Your instructions → Below are records; reproduce exactly the lines from the one that has "R15: 16k (5V, U4/out) -> none" through the one that has "R3: none -> 360k (GND, N2)", ends included, and nothing more.

BEGIN Source material

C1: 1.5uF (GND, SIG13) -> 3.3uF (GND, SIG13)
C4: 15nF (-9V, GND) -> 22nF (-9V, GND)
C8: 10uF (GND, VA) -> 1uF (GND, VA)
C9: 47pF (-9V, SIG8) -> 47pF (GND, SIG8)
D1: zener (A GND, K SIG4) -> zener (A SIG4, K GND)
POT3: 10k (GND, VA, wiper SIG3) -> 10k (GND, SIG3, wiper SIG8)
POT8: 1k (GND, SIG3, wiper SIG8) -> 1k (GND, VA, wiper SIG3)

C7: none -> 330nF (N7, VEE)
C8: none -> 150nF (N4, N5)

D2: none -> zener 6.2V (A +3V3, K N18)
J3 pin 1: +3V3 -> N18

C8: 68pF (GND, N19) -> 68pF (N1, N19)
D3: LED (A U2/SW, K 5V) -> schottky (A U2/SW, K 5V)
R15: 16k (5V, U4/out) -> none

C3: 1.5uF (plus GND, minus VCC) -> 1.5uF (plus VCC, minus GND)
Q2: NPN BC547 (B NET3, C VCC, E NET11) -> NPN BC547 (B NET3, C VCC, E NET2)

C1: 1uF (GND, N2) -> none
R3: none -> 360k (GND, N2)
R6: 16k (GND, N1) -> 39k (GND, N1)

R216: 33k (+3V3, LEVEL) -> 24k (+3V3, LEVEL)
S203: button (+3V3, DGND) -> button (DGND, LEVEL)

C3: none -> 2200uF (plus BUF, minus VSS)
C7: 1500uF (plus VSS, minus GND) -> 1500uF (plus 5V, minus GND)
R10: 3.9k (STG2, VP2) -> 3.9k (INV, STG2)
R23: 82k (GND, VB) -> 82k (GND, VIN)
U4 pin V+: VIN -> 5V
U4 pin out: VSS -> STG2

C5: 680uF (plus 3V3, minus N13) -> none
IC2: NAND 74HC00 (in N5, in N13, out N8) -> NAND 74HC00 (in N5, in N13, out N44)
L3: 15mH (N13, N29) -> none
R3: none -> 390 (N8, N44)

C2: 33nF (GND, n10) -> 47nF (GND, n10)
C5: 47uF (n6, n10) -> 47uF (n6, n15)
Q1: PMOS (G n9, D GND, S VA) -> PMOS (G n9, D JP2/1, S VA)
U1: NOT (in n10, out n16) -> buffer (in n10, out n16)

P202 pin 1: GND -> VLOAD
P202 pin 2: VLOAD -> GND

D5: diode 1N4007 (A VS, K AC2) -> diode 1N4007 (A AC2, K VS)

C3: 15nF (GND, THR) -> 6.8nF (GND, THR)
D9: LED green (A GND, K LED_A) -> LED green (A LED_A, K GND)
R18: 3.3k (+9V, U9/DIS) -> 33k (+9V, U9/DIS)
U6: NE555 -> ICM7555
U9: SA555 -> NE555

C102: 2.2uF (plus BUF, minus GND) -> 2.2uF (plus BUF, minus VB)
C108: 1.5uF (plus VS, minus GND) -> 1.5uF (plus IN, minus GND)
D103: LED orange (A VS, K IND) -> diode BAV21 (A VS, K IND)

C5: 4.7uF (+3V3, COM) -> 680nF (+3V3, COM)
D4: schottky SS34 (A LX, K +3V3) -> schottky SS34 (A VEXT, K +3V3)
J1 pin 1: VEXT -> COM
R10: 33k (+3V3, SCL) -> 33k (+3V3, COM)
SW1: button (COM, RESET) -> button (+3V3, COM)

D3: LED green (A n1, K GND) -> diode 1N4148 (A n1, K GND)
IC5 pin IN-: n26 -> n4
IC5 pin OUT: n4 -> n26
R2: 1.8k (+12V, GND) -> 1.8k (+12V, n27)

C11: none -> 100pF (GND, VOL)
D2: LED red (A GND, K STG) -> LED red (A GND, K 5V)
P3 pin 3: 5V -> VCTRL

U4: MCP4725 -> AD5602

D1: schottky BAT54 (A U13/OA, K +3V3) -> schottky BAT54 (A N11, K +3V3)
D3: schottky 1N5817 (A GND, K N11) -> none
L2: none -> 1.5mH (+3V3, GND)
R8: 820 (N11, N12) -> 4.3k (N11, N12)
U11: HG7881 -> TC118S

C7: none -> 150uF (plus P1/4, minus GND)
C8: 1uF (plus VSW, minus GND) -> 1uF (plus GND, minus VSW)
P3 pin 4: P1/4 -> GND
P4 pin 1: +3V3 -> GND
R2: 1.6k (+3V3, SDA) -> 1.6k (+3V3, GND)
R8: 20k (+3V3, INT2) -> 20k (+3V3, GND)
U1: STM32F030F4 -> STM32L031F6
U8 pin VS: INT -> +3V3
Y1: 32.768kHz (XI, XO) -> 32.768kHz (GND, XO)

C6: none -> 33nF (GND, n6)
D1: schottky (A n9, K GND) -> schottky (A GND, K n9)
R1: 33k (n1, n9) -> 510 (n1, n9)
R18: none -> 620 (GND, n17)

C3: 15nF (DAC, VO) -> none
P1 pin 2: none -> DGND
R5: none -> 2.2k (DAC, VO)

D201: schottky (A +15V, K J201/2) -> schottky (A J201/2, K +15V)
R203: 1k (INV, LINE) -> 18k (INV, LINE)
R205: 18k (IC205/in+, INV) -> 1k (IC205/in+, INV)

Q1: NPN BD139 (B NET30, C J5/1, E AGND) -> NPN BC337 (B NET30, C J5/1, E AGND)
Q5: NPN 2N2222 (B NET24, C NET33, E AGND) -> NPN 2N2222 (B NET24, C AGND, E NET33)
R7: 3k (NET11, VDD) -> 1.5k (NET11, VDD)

END Source material

Solution to this task →
R15: 16k (5V, U4/out) -> none

C3: 1.5uF (plus GND, minus VCC) -> 1.5uF (plus VCC, minus GND)
Q2: NPN BC547 (B NET3, C VCC, E NET11) -> NPN BC547 (B NET3, C VCC, E NET2)

C1: 1uF (GND, N2) -> none
R3: none -> 360k (GND, N2)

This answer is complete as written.